_Supplied records_.
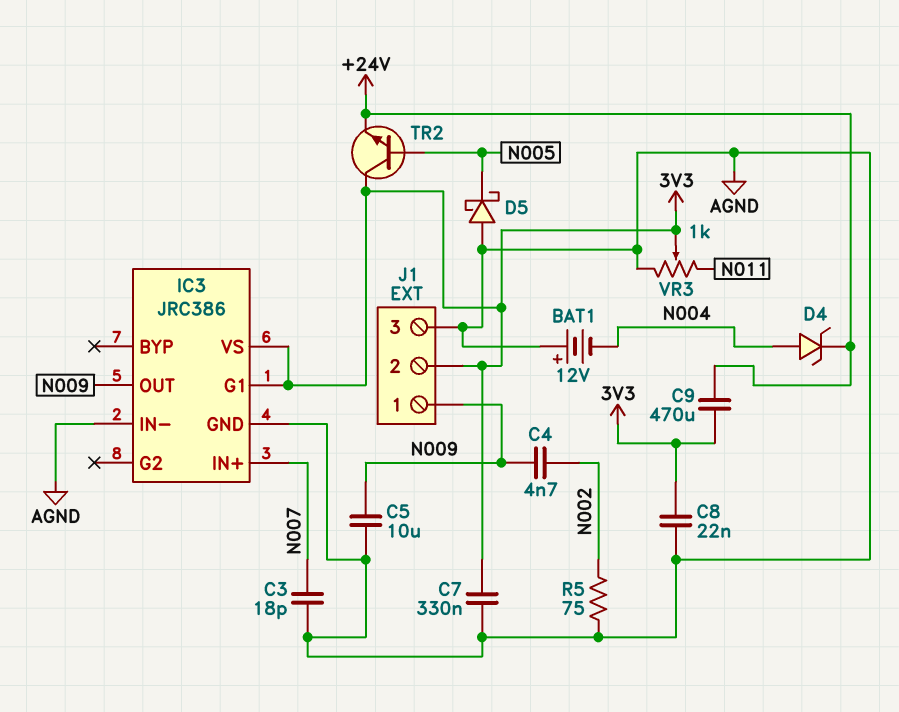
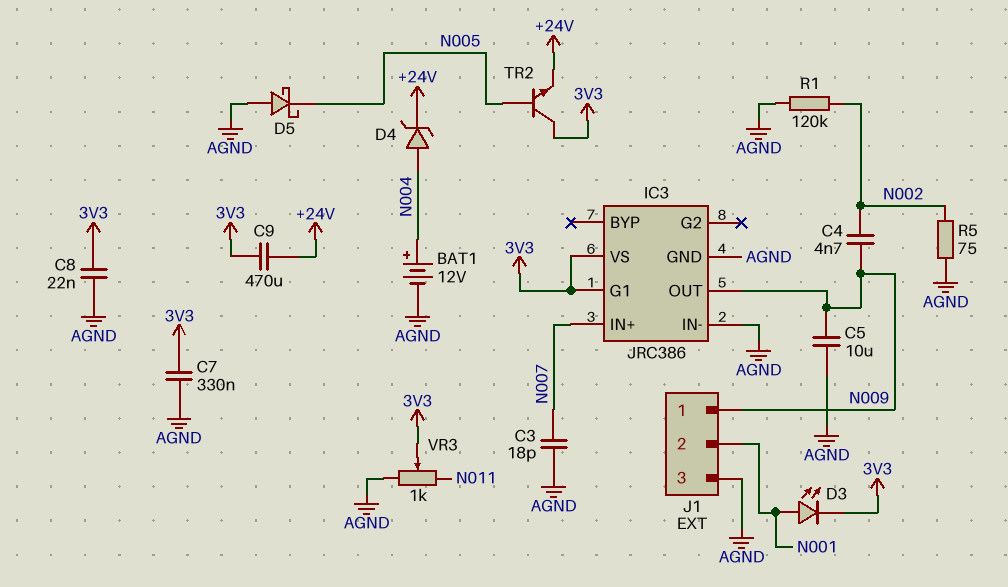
BAT1: 12V (plus AGND, minus N004) -> 12V (plus N004, minus AGND)
D3: none -> LED (A N001, K 3V3)
J1 pin 2: 3V3 -> N001
R1: none -> 120k (AGND, N002)

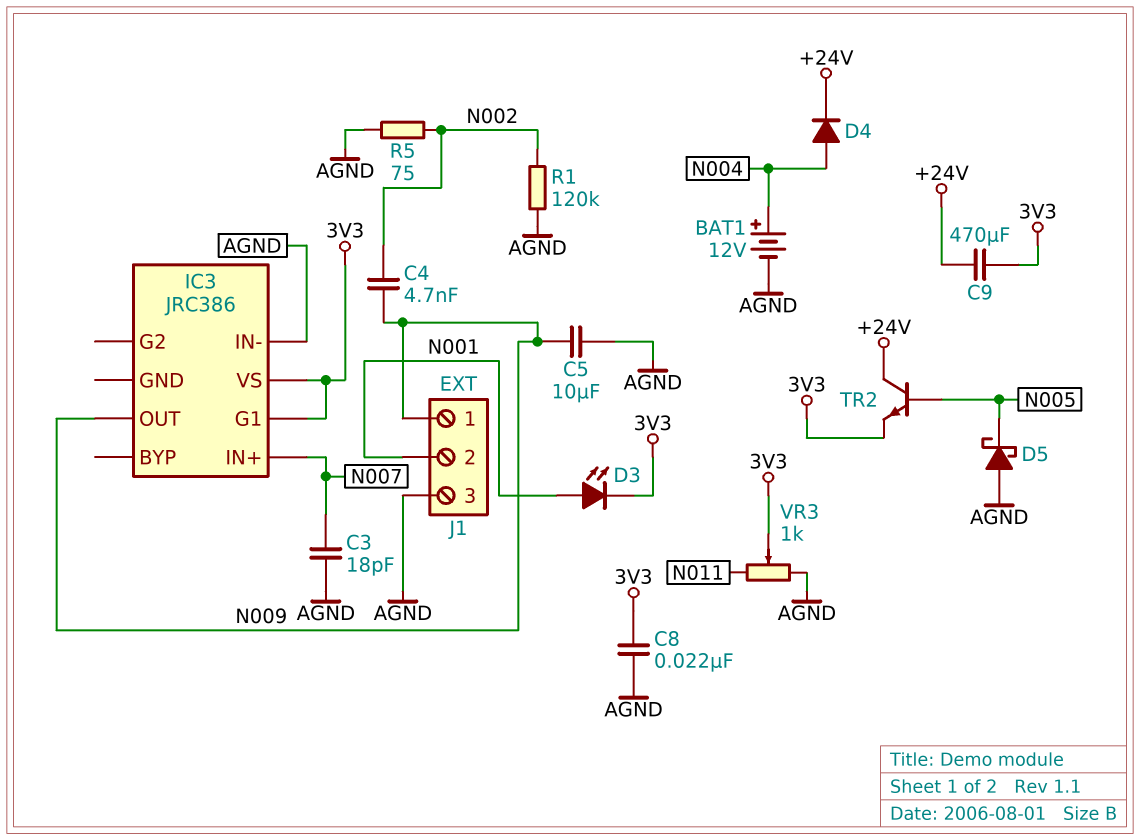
C7: 330nF (3V3, AGND) -> none
D4: zener (A N004, K +24V) -> diode (A N004, K +24V)
IC3 pin GND: AGND -> none
TR2: NPN (B N005, C 3V3, E +24V) -> NPN (B N005, C +24V, E 3V3)

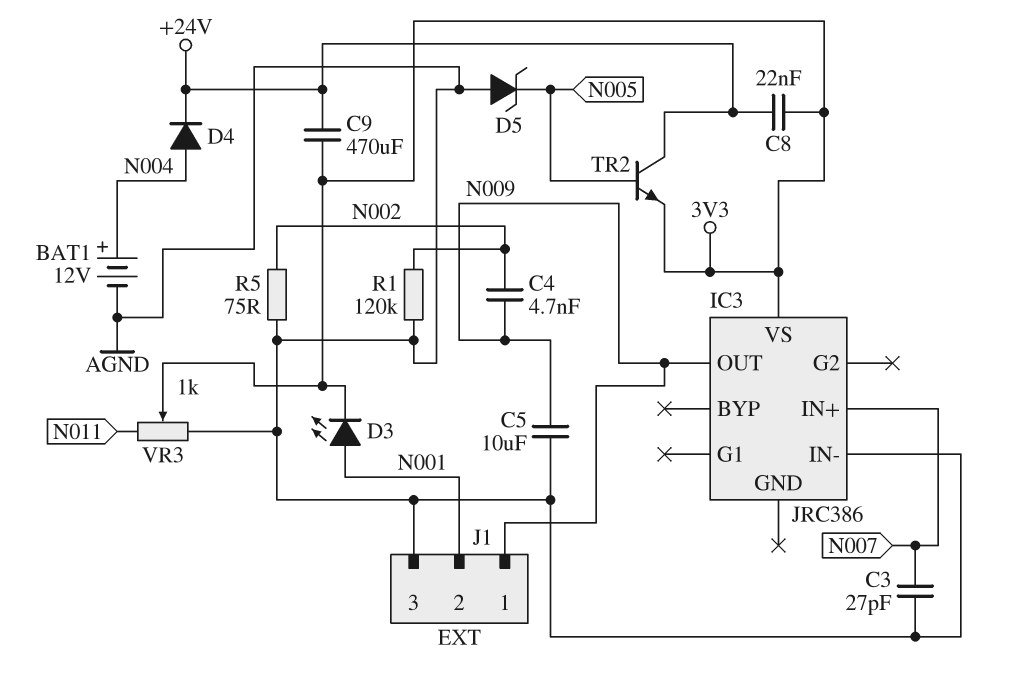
C3: 18pF (AGND, N007) -> 27pF (AGND, N007)
C8: 22nF (3V3, AGND) -> 22nF (+24V, 3V3)
D5: schottky (A AGND, K N005) -> zener (A AGND, K N005)
IC3 pin G1: 3V3 -> none

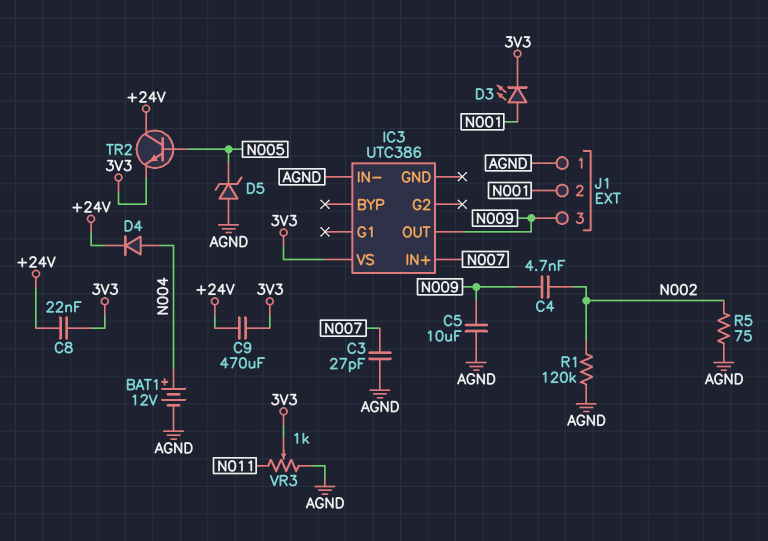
IC3: JRC386 -> UTC386
J1 pin 1: N009 -> AGND
J1 pin 3: AGND -> N009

_Task details_. Copy out exactly, without any pictures, the lines above that begin at the one with "IC3 pin GND: AGND -> none" and end at the last line of the listing.

_Solution to the exercise_.
IC3 pin GND: AGND -> none
TR2: NPN (B N005, C 3V3, E +24V) -> NPN (B N005, C +24V, E 3V3)

C3: 18pF (AGND, N007) -> 27pF (AGND, N007)
C8: 22nF (3V3, AGND) -> 22nF (+24V, 3V3)
D5: schottky (A AGND, K N005) -> zener (A AGND, K N005)
IC3 pin G1: 3V3 -> none

IC3: JRC386 -> UTC386
J1 pin 1: N009 -> AGND
J1 pin 3: AGND -> N009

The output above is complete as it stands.